Required action »
Search the records below for the word "brush". Pull out each line that has it.

Information »
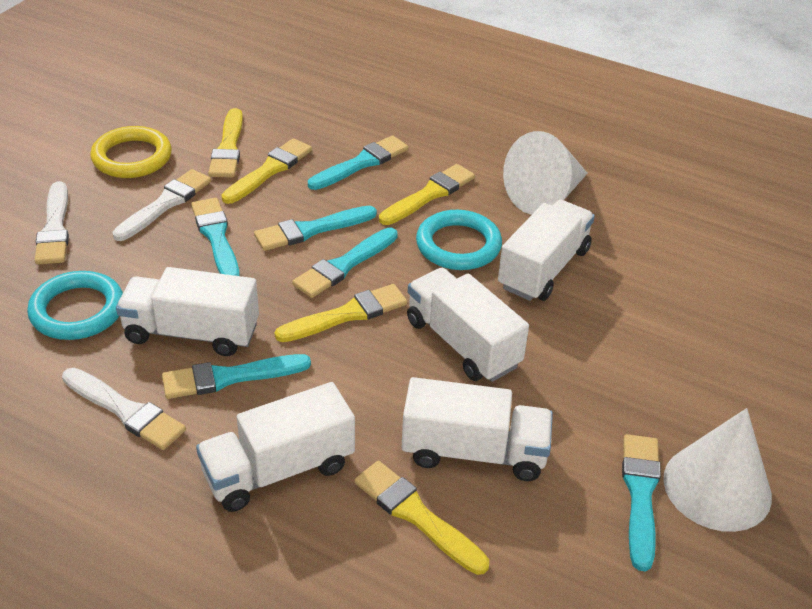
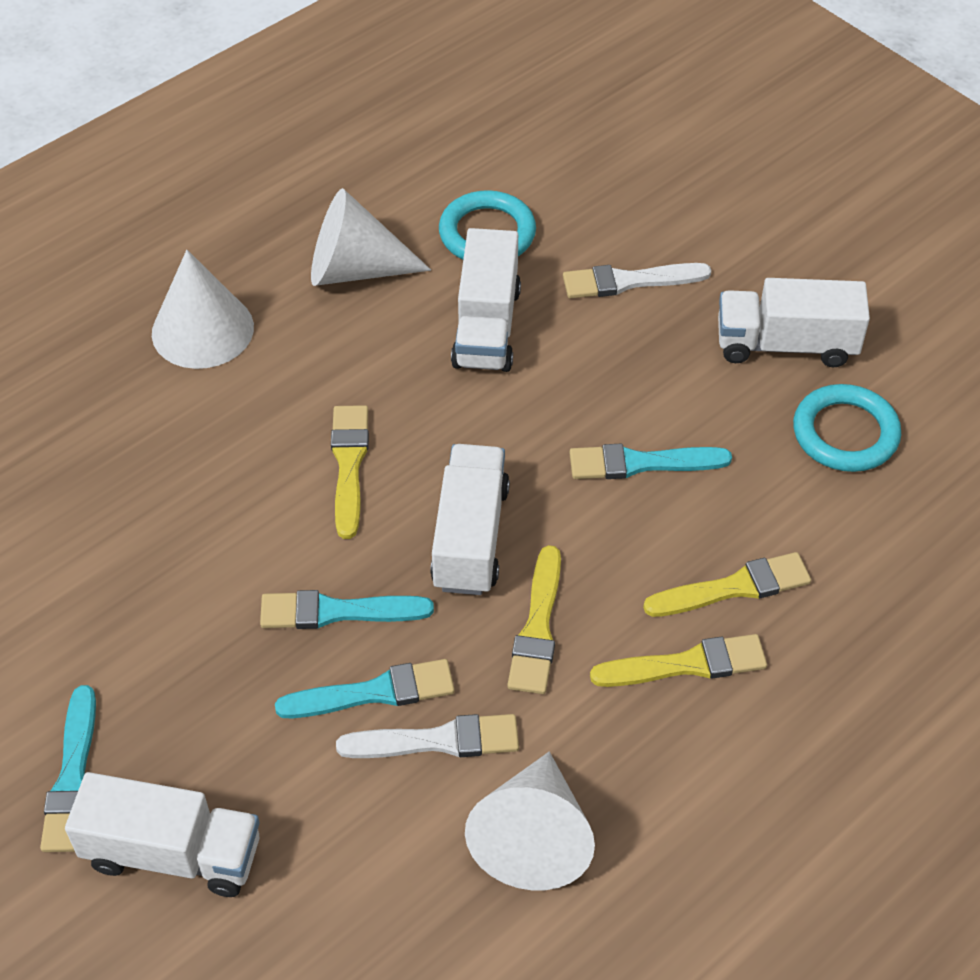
turquoise brush: 6 -> 4
white brush: 3 -> 2
white cone: 2 -> 3
white truck: 5 -> 4
yellow brush: 5 -> 4
yellow ring: 1 -> 0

Answer to this task »
turquoise brush: 6 -> 4
white brush: 3 -> 2
yellow brush: 5 -> 4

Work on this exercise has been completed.